WHAT IS REQUIRED.
From the first line of the data below through the line holding "R12: 2k (BUF, VX) -> 5.1k (BUF, VX)", output each line exactly and leave the pictures out.

EXTRACTED ENTRIES.
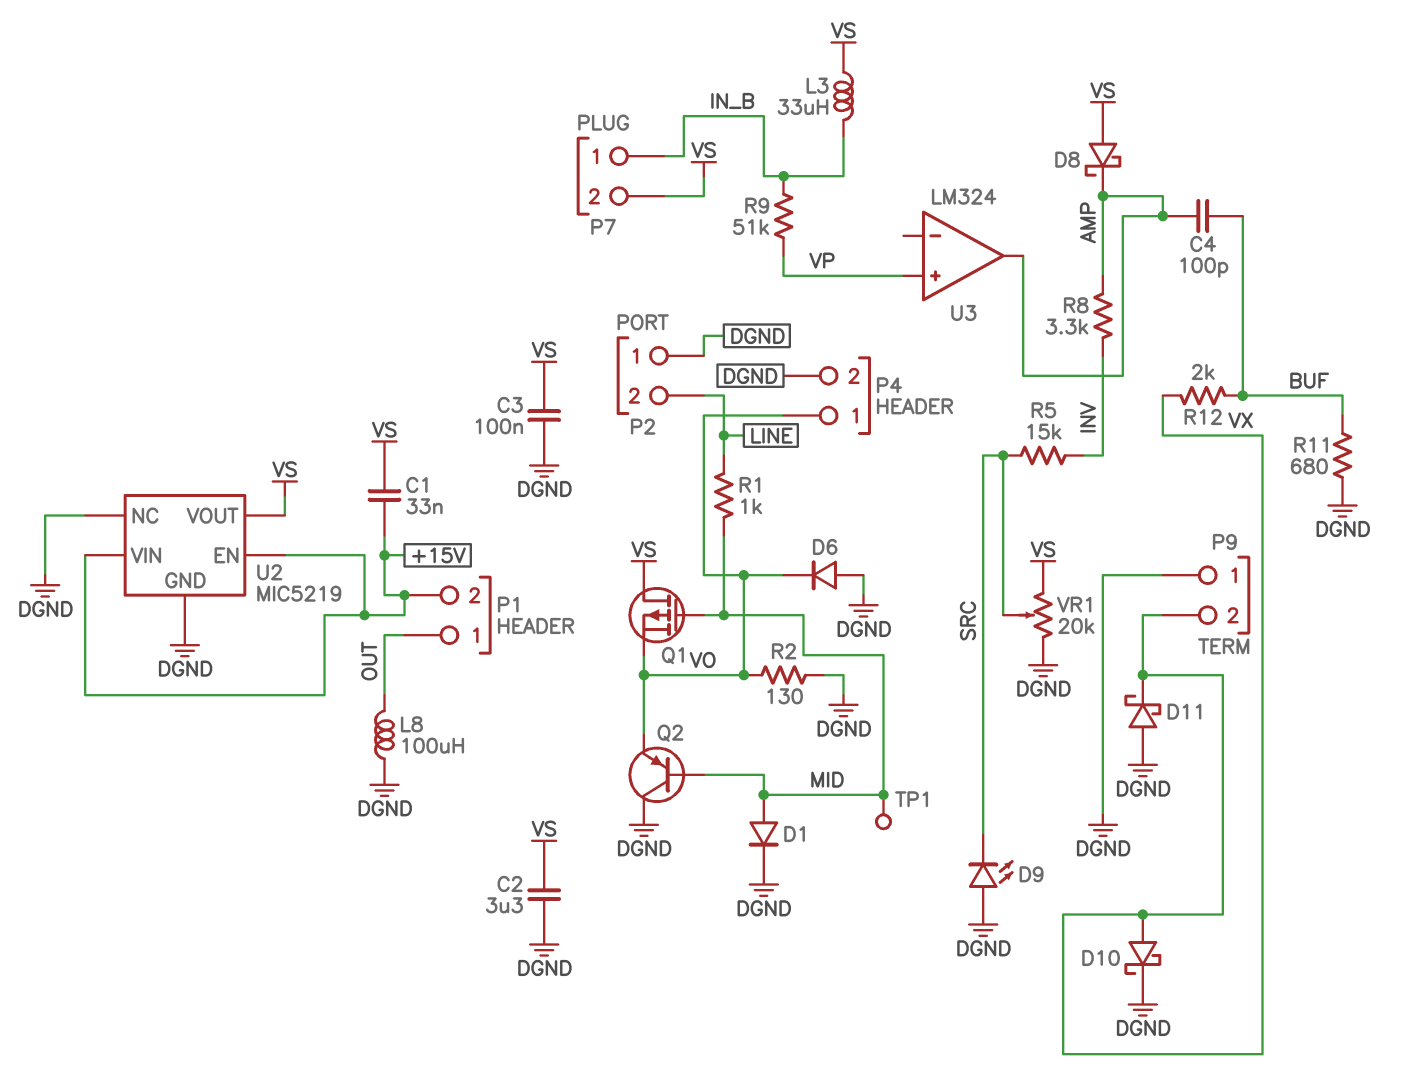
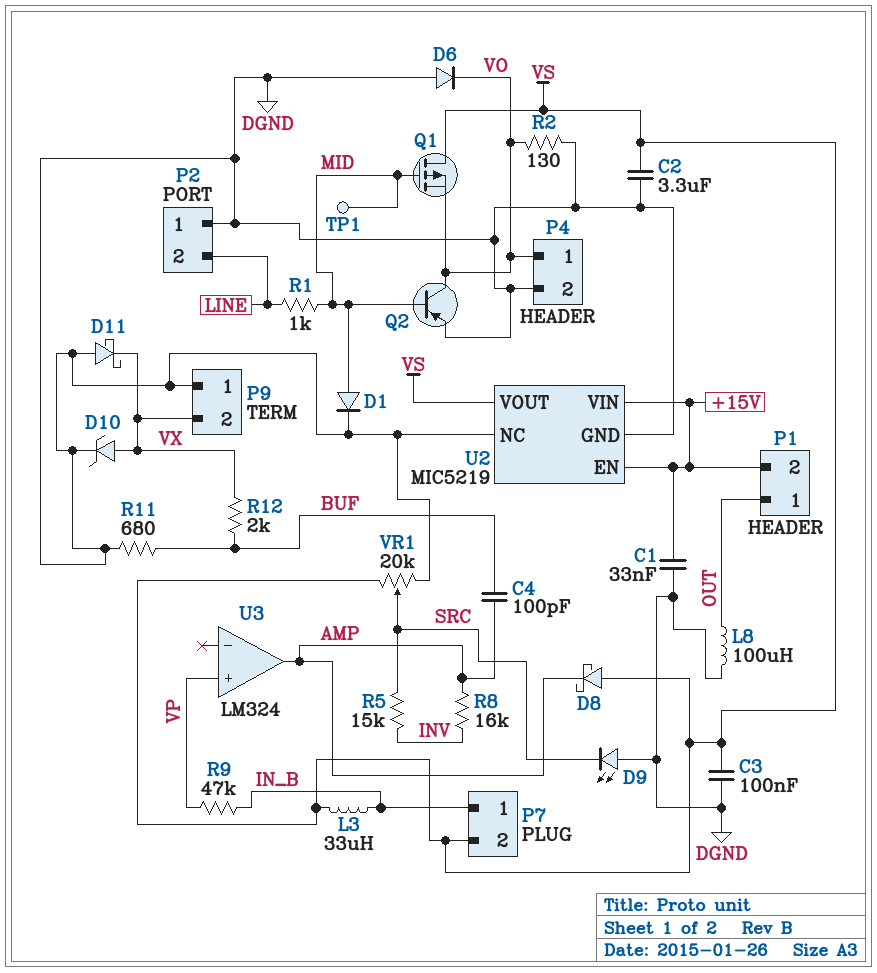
C1: 33nF (+15V, VS) -> 33nF (+15V, DGND)
D10: schottky (A VX, K DGND) -> zener (A VX, K DGND)
Q2: PNP (B MID, C DGND, E VO) -> PNP (B MID, C VO, E DGND)
R8: 3.3k (AMP, INV) -> 16k (AMP, INV)
R9: 51k (IN_B, VP) -> 47k (IN_B, VP)

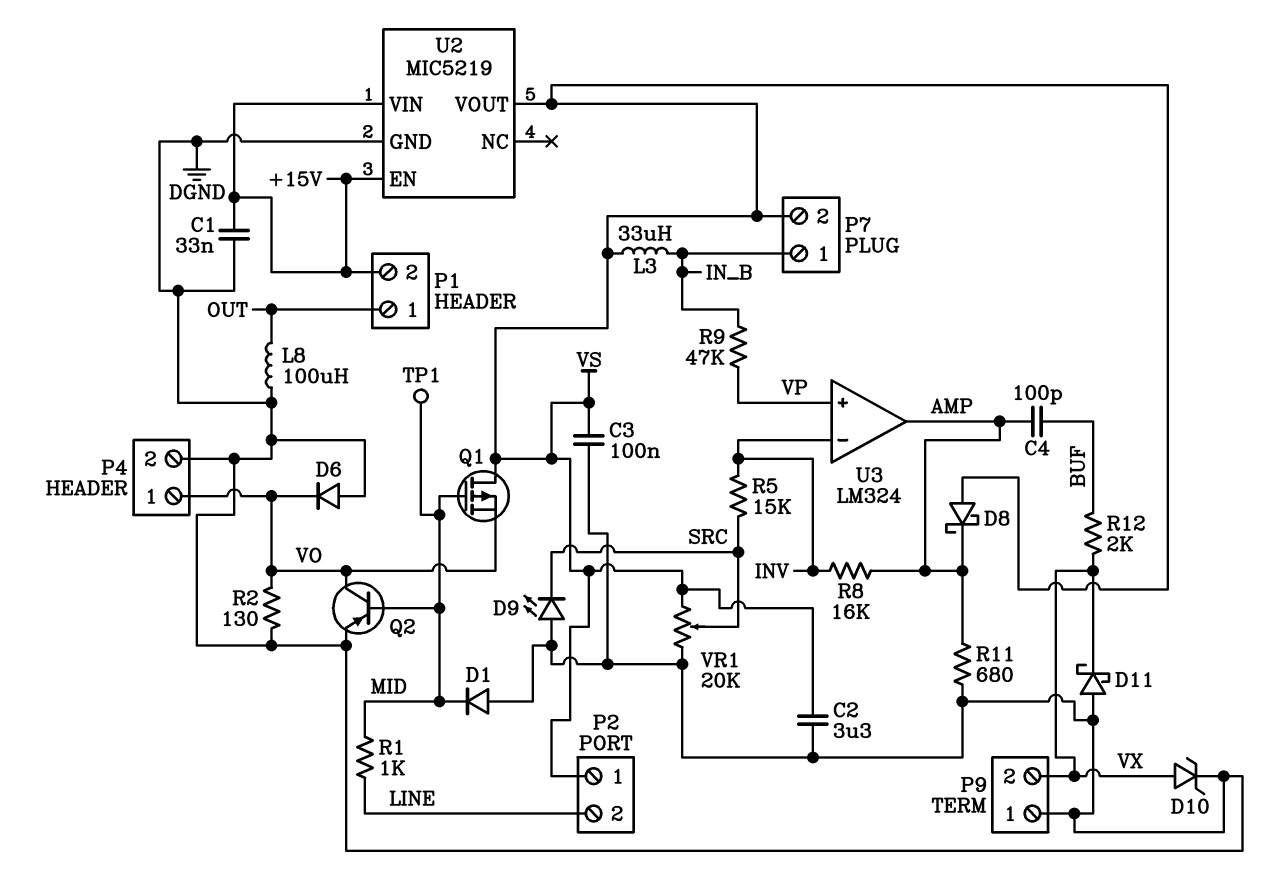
D1: diode (A MID, K DGND) -> diode (A DGND, K MID)
P2 pin 1: DGND -> VS
R11: 680 (BUF, DGND) -> 680 (AMP, DGND)
U2 pin NC: DGND -> none
U3 pin in-: none -> INV

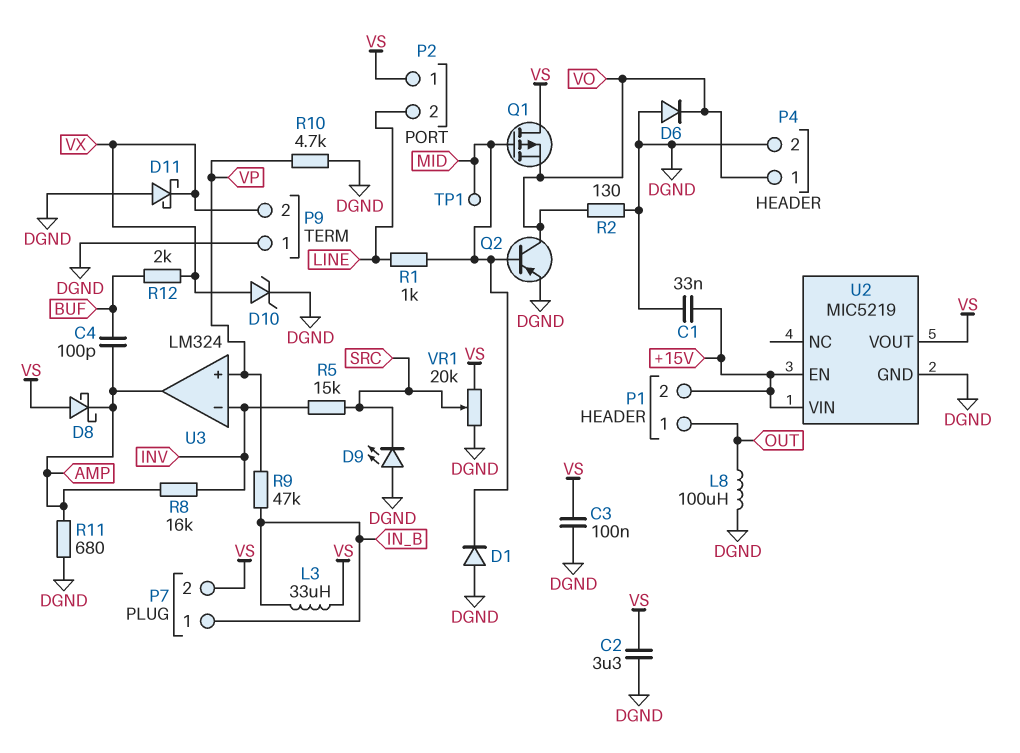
R10: none -> 4.7k (DGND, VP)

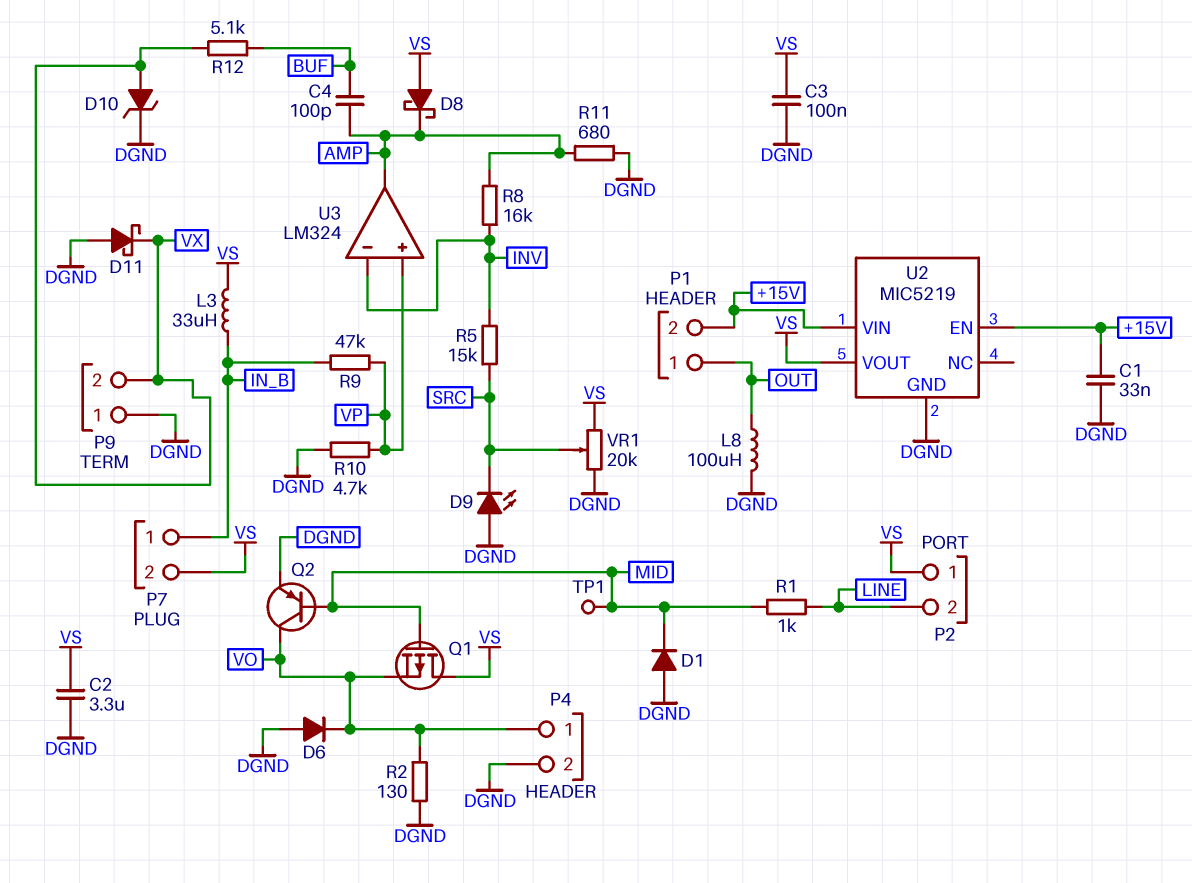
R12: 2k (BUF, VX) -> 5.1k (BUF, VX)

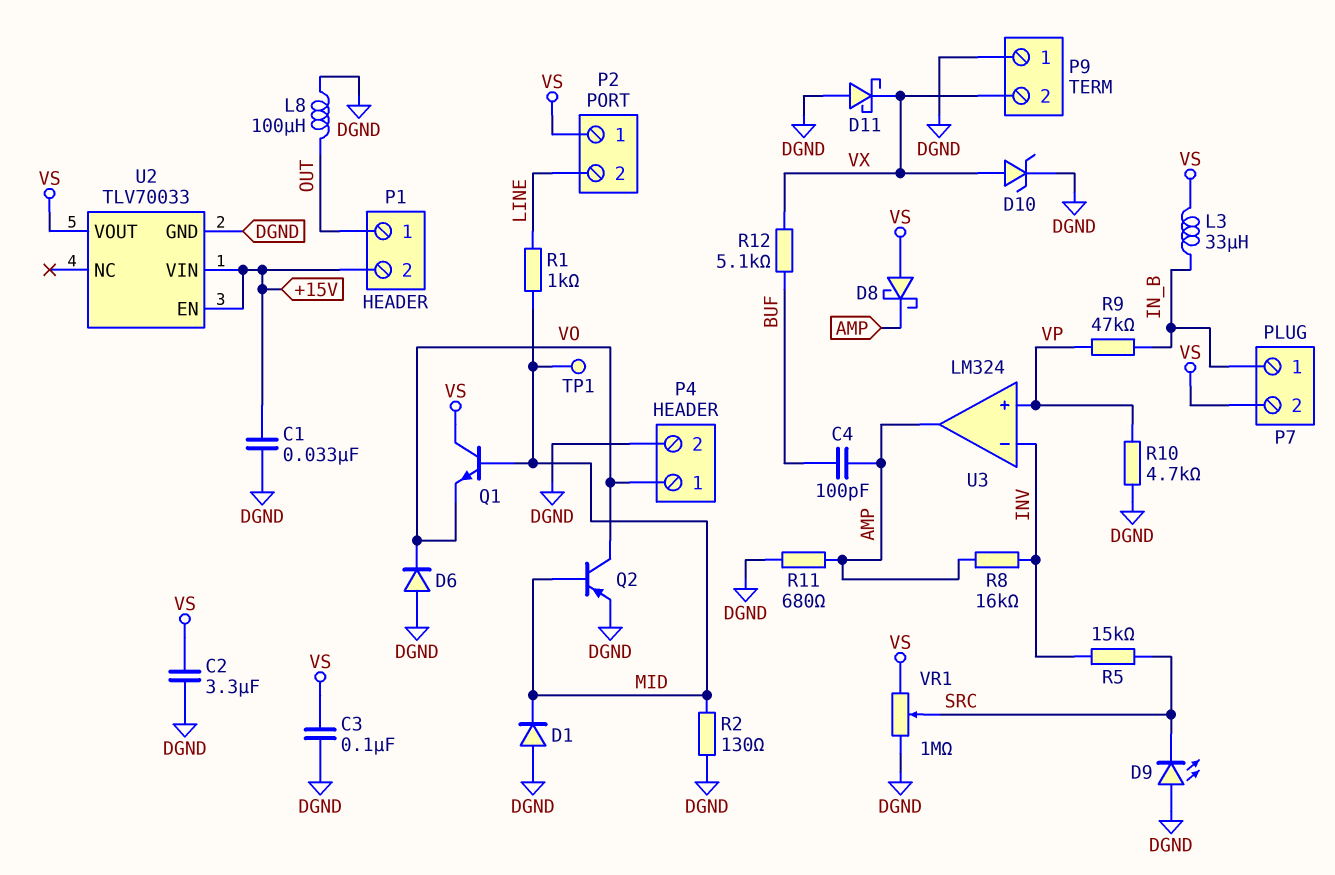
Q1: PMOS (G MID, D VS, S VO) -> NPN (B MID, C VS, E VO)
R2: 130 (DGND, VO) -> 130 (DGND, MID)
U2: MIC5219 -> TLV70033
VR1: 20k (DGND, VS, wiper SRC) -> 1M (DGND, VS, wiper SRC)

ANSWER SECTION.
C1: 33nF (+15V, VS) -> 33nF (+15V, DGND)
D10: schottky (A VX, K DGND) -> zener (A VX, K DGND)
Q2: PNP (B MID, C DGND, E VO) -> PNP (B MID, C VO, E DGND)
R8: 3.3k (AMP, INV) -> 16k (AMP, INV)
R9: 51k (IN_B, VP) -> 47k (IN_B, VP)

D1: diode (A MID, K DGND) -> diode (A DGND, K MID)
P2 pin 1: DGND -> VS
R11: 680 (BUF, DGND) -> 680 (AMP, DGND)
U2 pin NC: DGND -> none
U3 pin in-: none -> INV

R10: none -> 4.7k (DGND, VP)

R12: 2k (BUF, VX) -> 5.1k (BUF, VX)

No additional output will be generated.